§ How to complete this task: Leave the pictures out and repeat the rest of the data below exactly.

§ Record extracts:
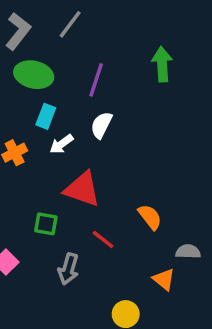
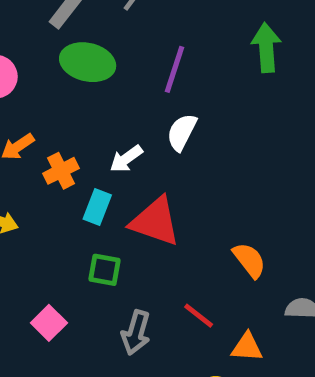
cyan rectangle: (46, 116) -> (97, 207), moved
red line: (103, 239) -> (199, 316), moved
orange triangle: (164, 279) -> (247, 347), moved, turned -35

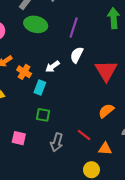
orange cross: (61, 171) -> (24, 72), turned -32
red triangle: (155, 222) -> (106, 71), moved, turned 40
orange semicircle: (249, 260) -> (106, 111), turned -91
pink square: (49, 323) -> (19, 138), turned -32

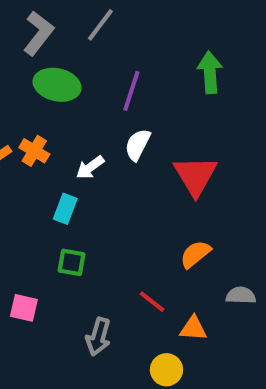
orange cross: (24, 72) -> (34, 151), moved
gray arrow: (57, 142) -> (98, 337), moved

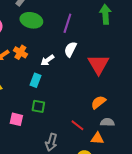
gray semicircle: (241, 295) -> (107, 122), moved
pink square: (24, 308) -> (16, 119), moved

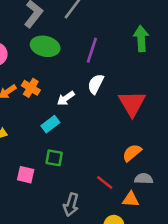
cyan rectangle: (35, 80) -> (50, 124), turned 32

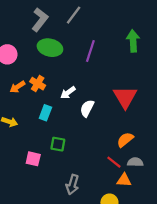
white semicircle: (96, 84) -> (87, 108), moved
cyan rectangle: (50, 124) -> (45, 113), moved, turned -32
red line: (105, 183) -> (114, 162), moved

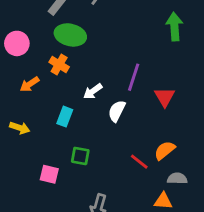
purple line: (90, 51) -> (134, 77), moved
orange cross: (38, 84) -> (59, 65), moved
red triangle: (125, 97) -> (165, 97), size x0.7
red line: (114, 162) -> (139, 162), moved

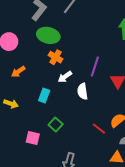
orange cross: (59, 65) -> (56, 57), moved
white semicircle: (117, 111) -> (82, 91), turned -35
green square: (80, 156) -> (56, 125), turned 32

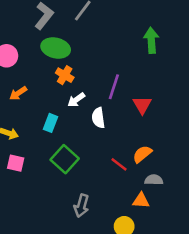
green square: (56, 125) -> (65, 159), size x1.5
pink square: (33, 138) -> (16, 163), moved

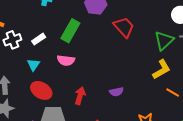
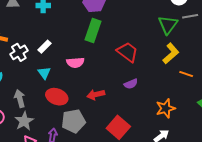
red trapezoid: (124, 27) -> (127, 52), moved
green rectangle: (70, 31) -> (93, 30), moved
red arrow: (80, 96) -> (96, 95), turned -108

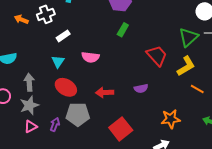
green rectangle: (93, 30) -> (123, 30), moved, size x0.6
white cross: (19, 52) -> (46, 14), moved
red trapezoid: (127, 52) -> (157, 56), moved

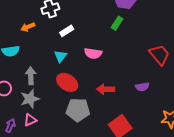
orange arrow: (21, 19) -> (28, 27), moved, turned -48
green rectangle: (123, 30) -> (117, 23), moved
purple arrow: (55, 125) -> (10, 126), moved

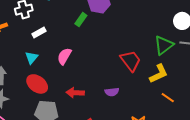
green rectangle: (117, 23) -> (81, 20), moved
pink semicircle: (93, 53) -> (64, 56), turned 108

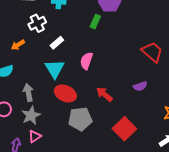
cyan triangle: (32, 58) -> (55, 69), size x1.5
red arrow: (75, 93) -> (104, 94), turned 48

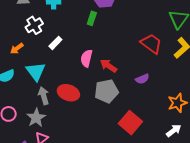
cyan triangle: (55, 69) -> (36, 71), moved
gray arrow: (28, 93) -> (44, 96), moved
red arrow: (104, 94) -> (109, 66), moved
gray pentagon: (80, 119) -> (107, 91), moved

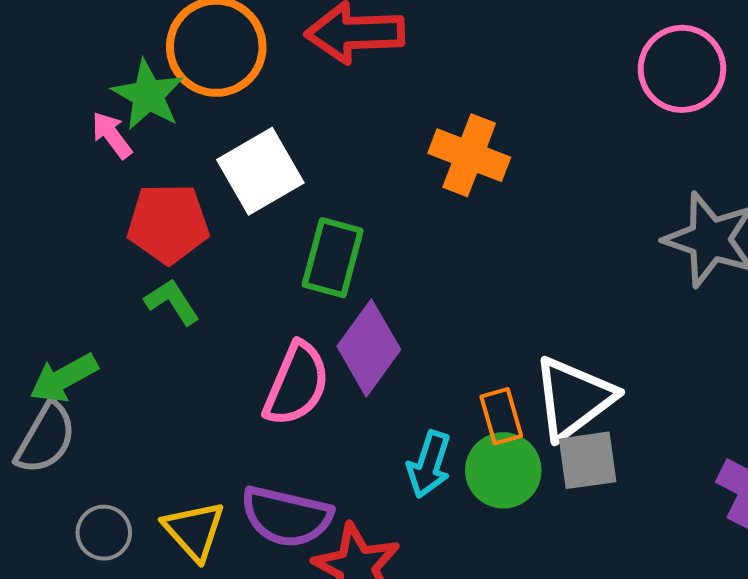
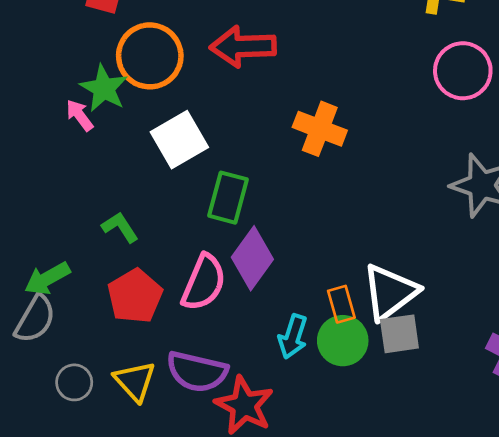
red pentagon: (168, 223) -> (135, 296), moved, turned -30

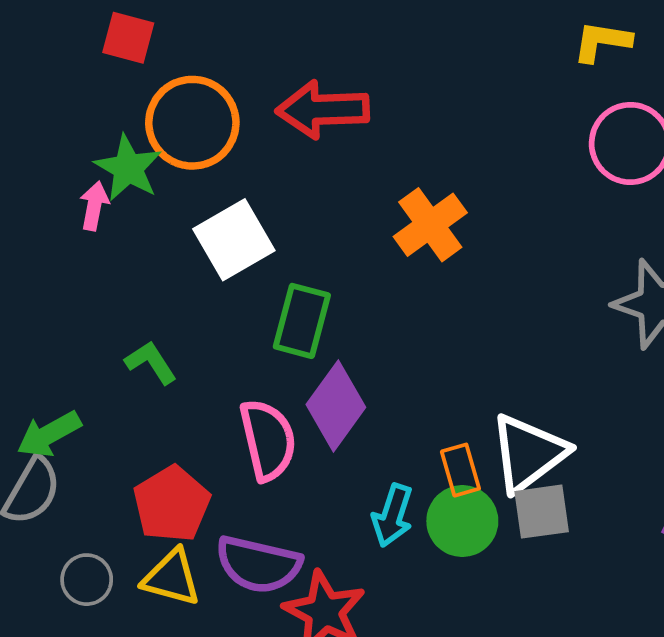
pink arrow: (80, 115) -> (94, 206), turned 48
orange cross: (320, 129) -> (430, 225), turned 33
pink semicircle: (204, 283) -> (268, 440), turned -36
red pentagon: (135, 296) -> (172, 504), moved
yellow triangle: (135, 381) -> (172, 578), turned -33

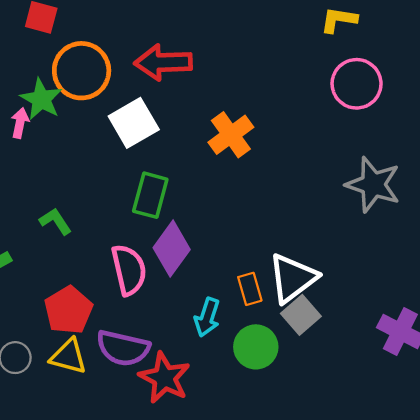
white square: (234, 240) -> (134, 123), moved
gray square: (542, 512) -> (301, 315), turned -33
green circle: (462, 521) -> (256, 347), moved

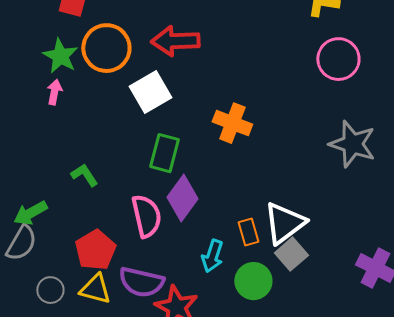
green star: (41, 99) -> (60, 56), moved
orange cross: (231, 135) -> (232, 123), moved, turned -33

§ Answer below:
cyan rectangle: (46, 116) -> (97, 207), moved
red line: (103, 239) -> (199, 316), moved
orange triangle: (164, 279) -> (247, 347), moved, turned -35

orange cross: (61, 171) -> (24, 72), turned -32
red triangle: (155, 222) -> (106, 71), moved, turned 40
orange semicircle: (249, 260) -> (106, 111), turned -91
pink square: (49, 323) -> (19, 138), turned -32

orange cross: (24, 72) -> (34, 151), moved
gray arrow: (57, 142) -> (98, 337), moved

gray semicircle: (241, 295) -> (107, 122), moved
pink square: (24, 308) -> (16, 119), moved

cyan rectangle: (35, 80) -> (50, 124), turned 32

white semicircle: (96, 84) -> (87, 108), moved
cyan rectangle: (50, 124) -> (45, 113), moved, turned -32
red line: (105, 183) -> (114, 162), moved

purple line: (90, 51) -> (134, 77), moved
orange cross: (38, 84) -> (59, 65), moved
red triangle: (125, 97) -> (165, 97), size x0.7
red line: (114, 162) -> (139, 162), moved

orange cross: (59, 65) -> (56, 57), moved
white semicircle: (117, 111) -> (82, 91), turned -35
green square: (80, 156) -> (56, 125), turned 32

green square: (56, 125) -> (65, 159), size x1.5
pink square: (33, 138) -> (16, 163), moved

red trapezoid: (124, 27) -> (127, 52), moved
green rectangle: (70, 31) -> (93, 30), moved
red arrow: (80, 96) -> (96, 95), turned -108

green rectangle: (93, 30) -> (123, 30), moved, size x0.6
white cross: (19, 52) -> (46, 14), moved
red trapezoid: (127, 52) -> (157, 56), moved

orange arrow: (21, 19) -> (28, 27), moved, turned -48
green rectangle: (123, 30) -> (117, 23), moved
purple arrow: (55, 125) -> (10, 126), moved

green rectangle: (117, 23) -> (81, 20), moved
pink semicircle: (93, 53) -> (64, 56), turned 108

cyan triangle: (32, 58) -> (55, 69), size x1.5
red arrow: (75, 93) -> (104, 94), turned 48

cyan triangle: (55, 69) -> (36, 71), moved
gray arrow: (28, 93) -> (44, 96), moved
red arrow: (104, 94) -> (109, 66), moved
gray pentagon: (80, 119) -> (107, 91), moved

red pentagon: (168, 223) -> (135, 296), moved, turned -30

pink arrow: (80, 115) -> (94, 206), turned 48
orange cross: (320, 129) -> (430, 225), turned 33
pink semicircle: (204, 283) -> (268, 440), turned -36
red pentagon: (135, 296) -> (172, 504), moved
yellow triangle: (135, 381) -> (172, 578), turned -33

white square: (234, 240) -> (134, 123), moved
gray square: (542, 512) -> (301, 315), turned -33
green circle: (462, 521) -> (256, 347), moved

green star: (41, 99) -> (60, 56), moved
orange cross: (231, 135) -> (232, 123), moved, turned -33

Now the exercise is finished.